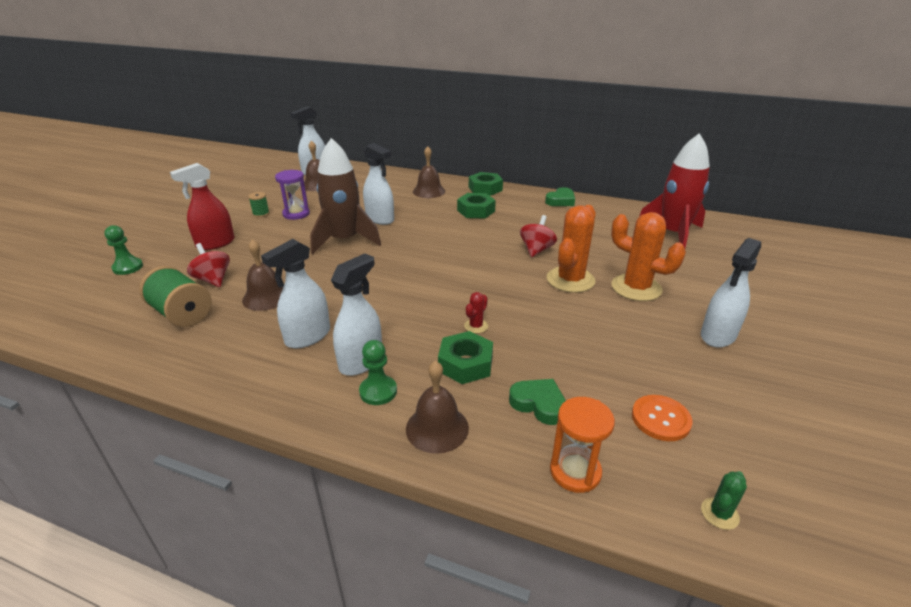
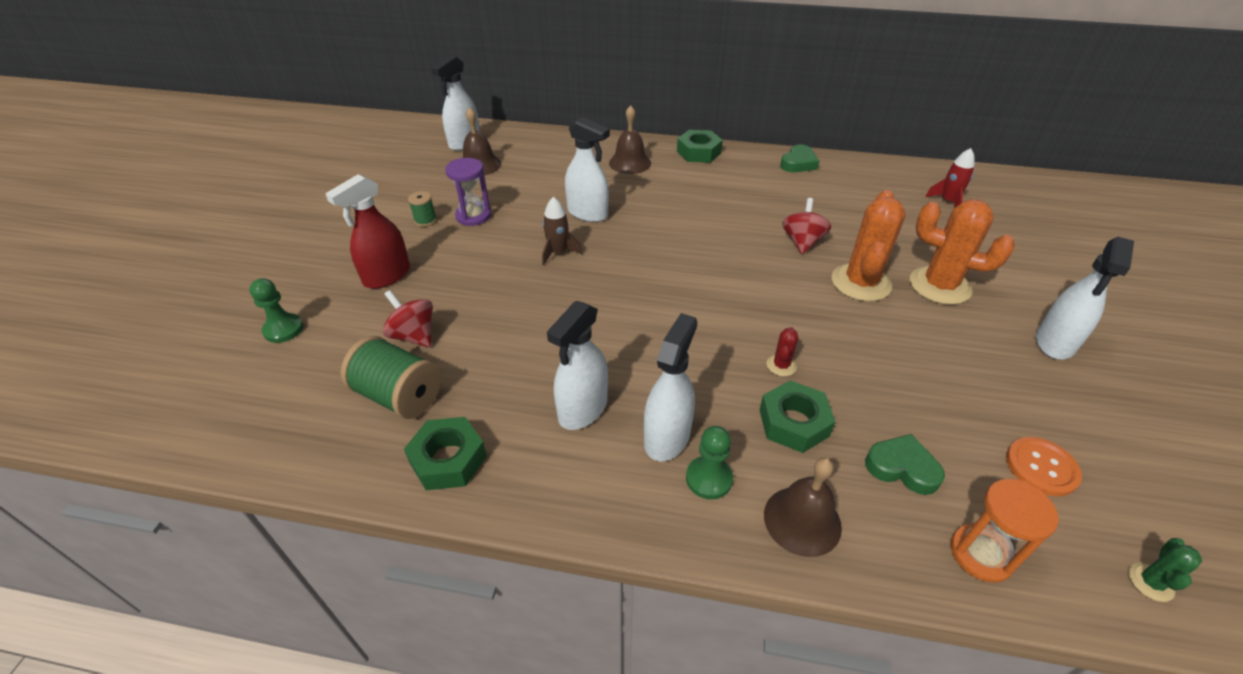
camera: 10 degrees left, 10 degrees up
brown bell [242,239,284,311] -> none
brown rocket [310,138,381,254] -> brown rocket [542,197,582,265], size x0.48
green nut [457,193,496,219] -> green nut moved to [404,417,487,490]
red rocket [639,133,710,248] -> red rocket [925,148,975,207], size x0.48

-*-*-

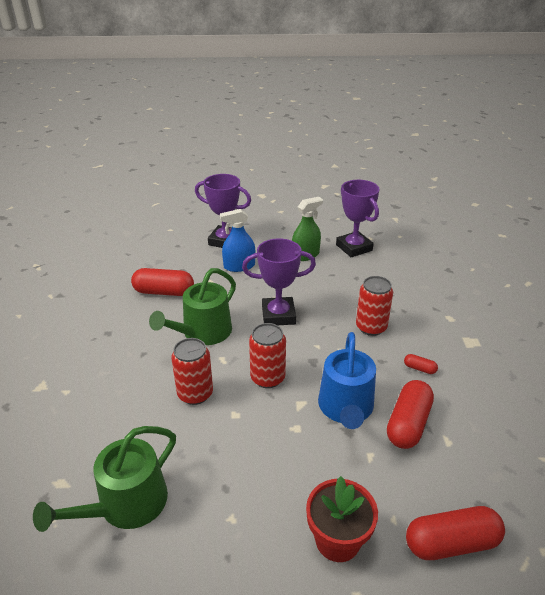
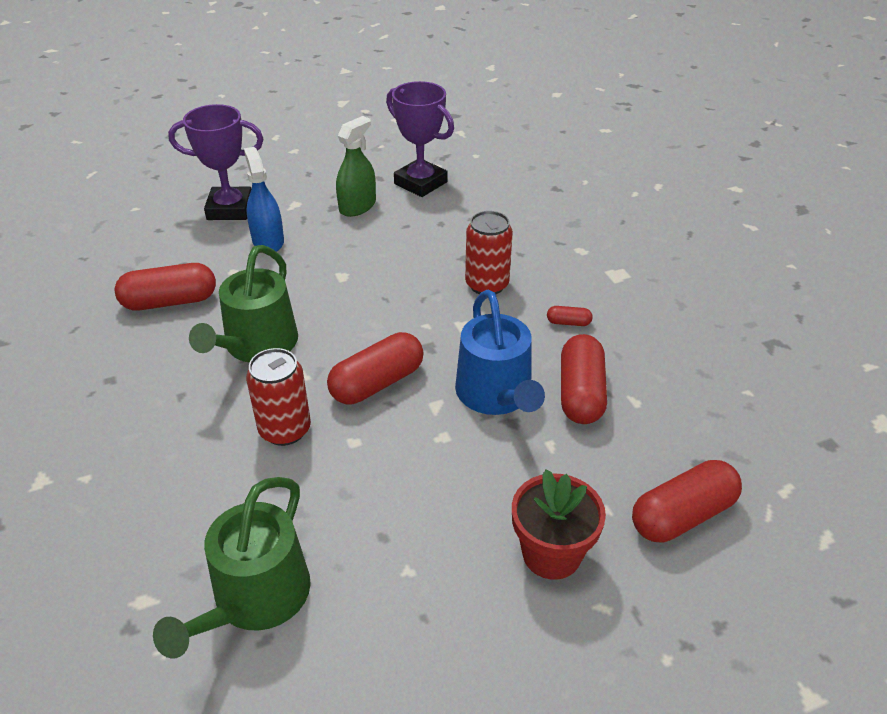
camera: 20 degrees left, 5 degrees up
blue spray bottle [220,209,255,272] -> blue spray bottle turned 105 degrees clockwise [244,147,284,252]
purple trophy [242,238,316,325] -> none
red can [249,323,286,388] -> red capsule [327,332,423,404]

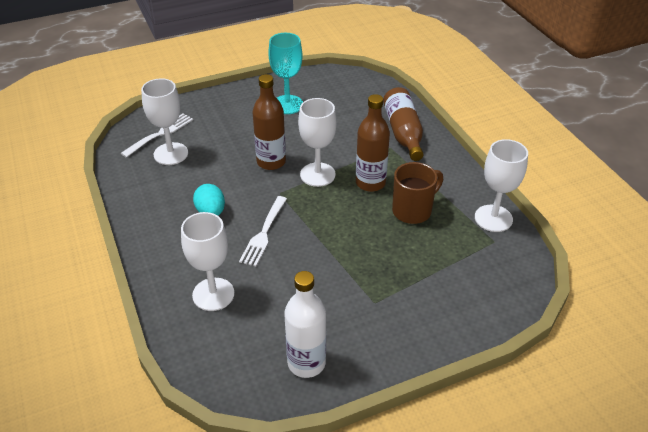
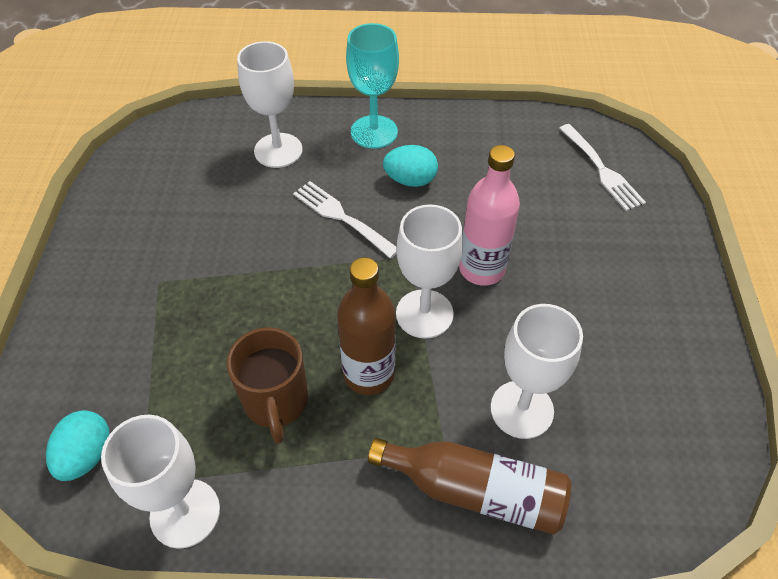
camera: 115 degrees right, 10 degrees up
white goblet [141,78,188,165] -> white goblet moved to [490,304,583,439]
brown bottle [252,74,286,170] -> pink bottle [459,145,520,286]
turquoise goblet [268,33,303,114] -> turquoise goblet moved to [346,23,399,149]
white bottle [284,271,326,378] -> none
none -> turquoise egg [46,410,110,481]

-*-*-

— WHAT IS EXPECTED —
Above are the entries. Copy exactly the part that opens with the line containing "camera: 10 degrees left, 10 degrees up" and closes with the line containing "red rocket [639,133,710,248]", and no more.

— TASK OUTPUT —
camera: 10 degrees left, 10 degrees up
brown bell [242,239,284,311] -> none
brown rocket [310,138,381,254] -> brown rocket [542,197,582,265], size x0.48
green nut [457,193,496,219] -> green nut moved to [404,417,487,490]
red rocket [639,133,710,248] -> red rocket [925,148,975,207], size x0.48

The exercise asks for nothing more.